_Exercise task_
Reproduce verbatim the stretch of the items from the line containing "The image size is (960, 540). In" through the line containing "The width and", both included, and nothing else.

_Records to use_
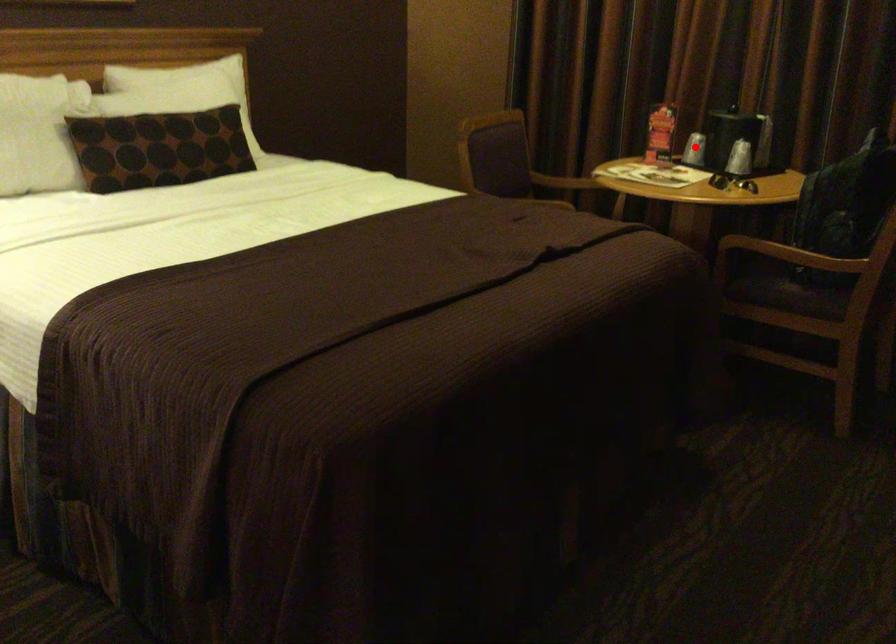
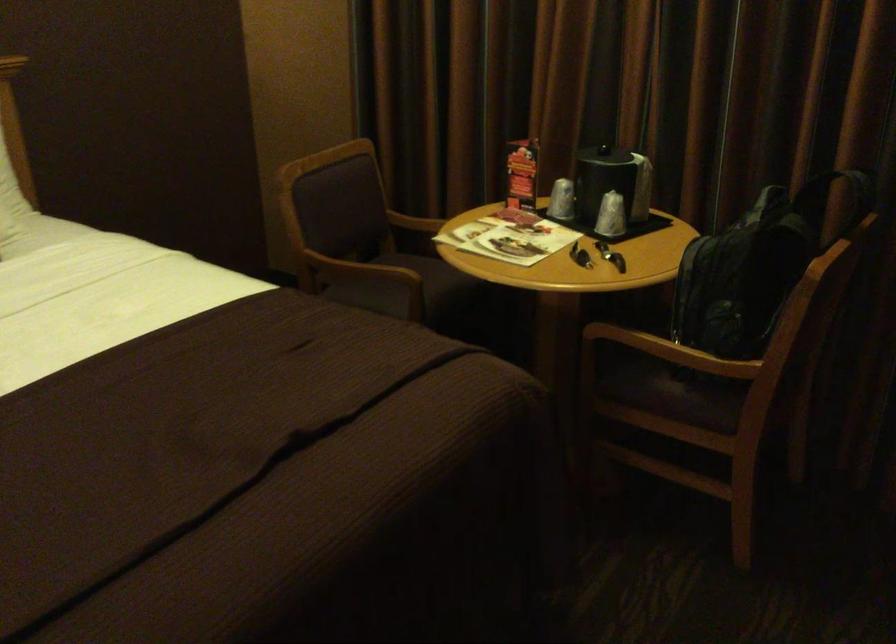
Find the pixel in the second image that matches the highlighted location in the first image.

(561, 200)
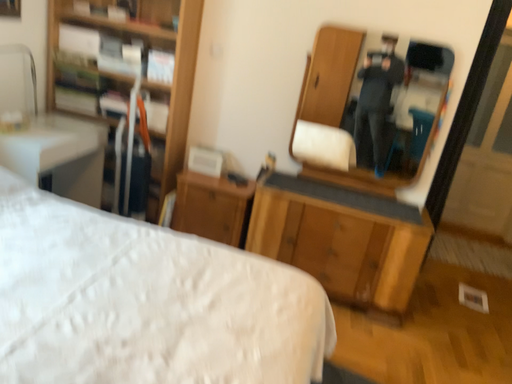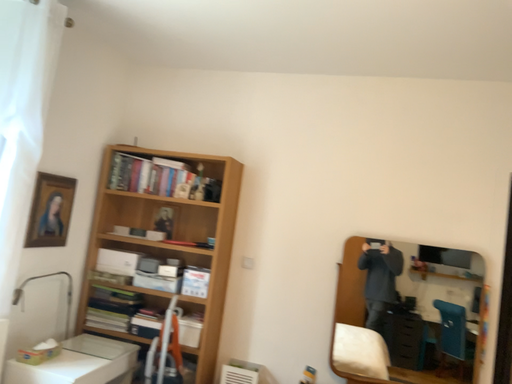
Question: Which way did the camera rotate in the video?

Choices:
 (A) rotated upward
 (B) rotated downward

Answer: (A)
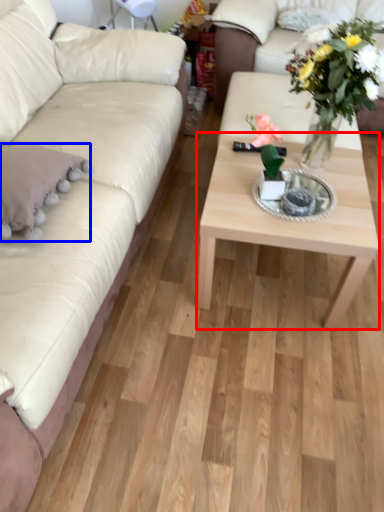
Question: Which of the following is the closest to the observer, coffee table (highlighted by a red box) or pillow (highlighted by a blue box)?

Choices:
 (A) coffee table
 (B) pillow

Answer: (B)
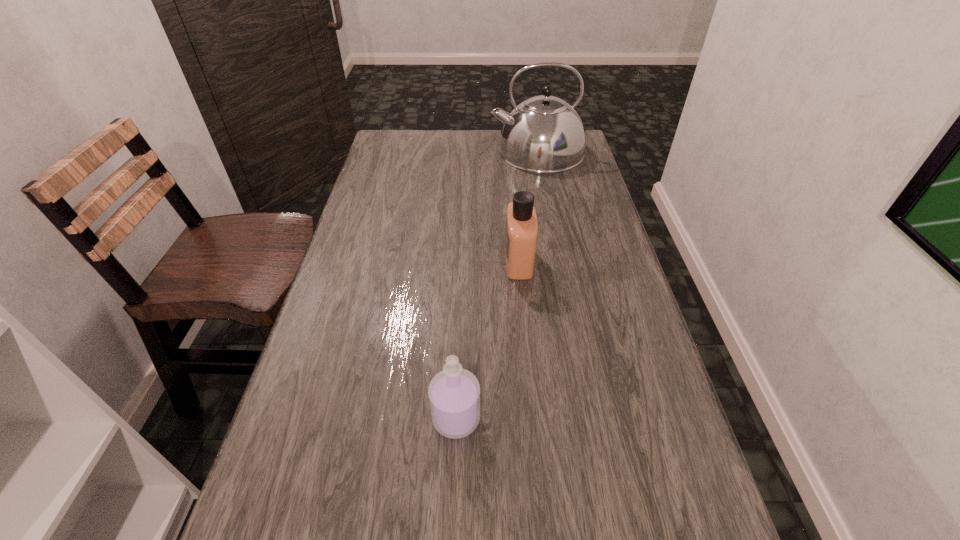
Where is `vacant space located on the front label of the farther perfume`? This screenshot has height=540, width=960. vacant space located on the front label of the farther perfume is located at coordinates (440, 261).

This screenshot has height=540, width=960. What are the coordinates of `vacant position located 0.400m on the front label of the farther perfume` in the screenshot? It's located at (350, 261).

What are the coordinates of `vacant space situated on the left of the leftmost object` in the screenshot? It's located at (373, 418).

This screenshot has width=960, height=540. Find the location of `object at the far edge`. object at the far edge is located at coordinates (544, 134).

At what (x,y) coordinates should I click in order to perform the action: click on object positioned at the right edge. Please return your answer as a coordinate pair (x, y). The image size is (960, 540). Looking at the image, I should click on (544, 134).

At what (x,y) coordinates should I click in order to perform the action: click on object at the far right corner. Please return your answer as a coordinate pair (x, y). This screenshot has width=960, height=540. Looking at the image, I should click on (544, 134).

The image size is (960, 540). In the image, there is a desktop. Identify the location of vacant area at the far edge. pos(485,153).

The width and height of the screenshot is (960, 540). In the image, there is a desktop. What are the coordinates of `vacant space at the left edge` in the screenshot? It's located at (340, 353).

Where is `vacant space at the right edge of the desktop`? This screenshot has height=540, width=960. vacant space at the right edge of the desktop is located at coordinates (654, 407).

The image size is (960, 540). I want to click on free spot between the tallest object and the left perfume, so click(x=496, y=285).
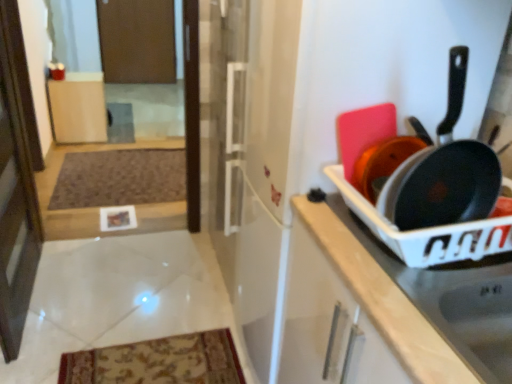
Question: Does brown textured mat at lower left have a greater width compared to matte wood cabinet at center, the first cabinetry viewed from the back?

Choices:
 (A) yes
 (B) no

Answer: (A)

Question: Can you confirm if brown textured mat at lower left is bigger than matte wood cabinet at center, marked as the second cabinetry in a bottom-to-top arrangement?

Choices:
 (A) yes
 (B) no

Answer: (B)

Question: Does brown textured mat at lower left turn towards matte wood cabinet at center, marked as the second cabinetry in a bottom-to-top arrangement?

Choices:
 (A) no
 (B) yes

Answer: (A)

Question: Considering the relative positions of brown textured mat at lower left and matte wood cabinet at center, marked as the second cabinetry in a bottom-to-top arrangement, in the image provided, is brown textured mat at lower left to the right of matte wood cabinet at center, marked as the second cabinetry in a bottom-to-top arrangement, from the viewer's perspective?

Choices:
 (A) yes
 (B) no

Answer: (A)

Question: From the image's perspective, does brown textured mat at lower left appear lower than matte wood cabinet at center, which is the first cabinetry from left to right?

Choices:
 (A) yes
 (B) no

Answer: (A)

Question: Is matte wood cabinet at center, which is the first cabinetry from left to right, inside the boundaries of matte black pan at right, or outside?

Choices:
 (A) inside
 (B) outside

Answer: (B)

Question: From a real-world perspective, relative to matte black pan at right, is matte wood cabinet at center, the first cabinetry viewed from the back, vertically above or below?

Choices:
 (A) below
 (B) above

Answer: (A)

Question: In the image, is matte wood cabinet at center, which is the second cabinetry from right to left, positioned in front of or behind matte black pan at right?

Choices:
 (A) front
 (B) behind

Answer: (B)

Question: Considering the relative positions of matte wood cabinet at center, which is the 2th cabinetry from front to back, and matte black pan at right in the image provided, is matte wood cabinet at center, which is the 2th cabinetry from front to back, to the left or to the right of matte black pan at right?

Choices:
 (A) left
 (B) right

Answer: (A)

Question: From a real-world perspective, is matte black pan at right above or below transparent glass screen door at left, which ranks as the first screen door in bottom-to-top order?

Choices:
 (A) above
 (B) below

Answer: (A)

Question: Is matte black pan at right taller or shorter than transparent glass screen door at left, which ranks as the first screen door in bottom-to-top order?

Choices:
 (A) tall
 (B) short

Answer: (B)

Question: Considering the positions of matte black pan at right and transparent glass screen door at left, the 1th screen door viewed from the front, in the image, is matte black pan at right wider or thinner than transparent glass screen door at left, the 1th screen door viewed from the front,?

Choices:
 (A) wide
 (B) thin

Answer: (A)

Question: Is matte black pan at right inside the boundaries of transparent glass screen door at left, the 1th screen door viewed from the front, or outside?

Choices:
 (A) outside
 (B) inside

Answer: (A)

Question: Considering the relative positions of transparent glass screen door at left, positioned as the 2th screen door in top-to-bottom order, and brown textured mat at lower left in the image provided, is transparent glass screen door at left, positioned as the 2th screen door in top-to-bottom order, to the left or to the right of brown textured mat at lower left?

Choices:
 (A) right
 (B) left

Answer: (B)

Question: Is transparent glass screen door at left, the 1th screen door viewed from the front, bigger or smaller than brown textured mat at lower left?

Choices:
 (A) small
 (B) big

Answer: (B)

_Exercise result_
The image size is (960, 540). In the image, there is a desktop. Identify the location of vacant area at the far edge. pos(485,153).

The width and height of the screenshot is (960, 540). In the image, there is a desktop. What are the coordinates of `vacant space at the left edge` in the screenshot? It's located at (340, 353).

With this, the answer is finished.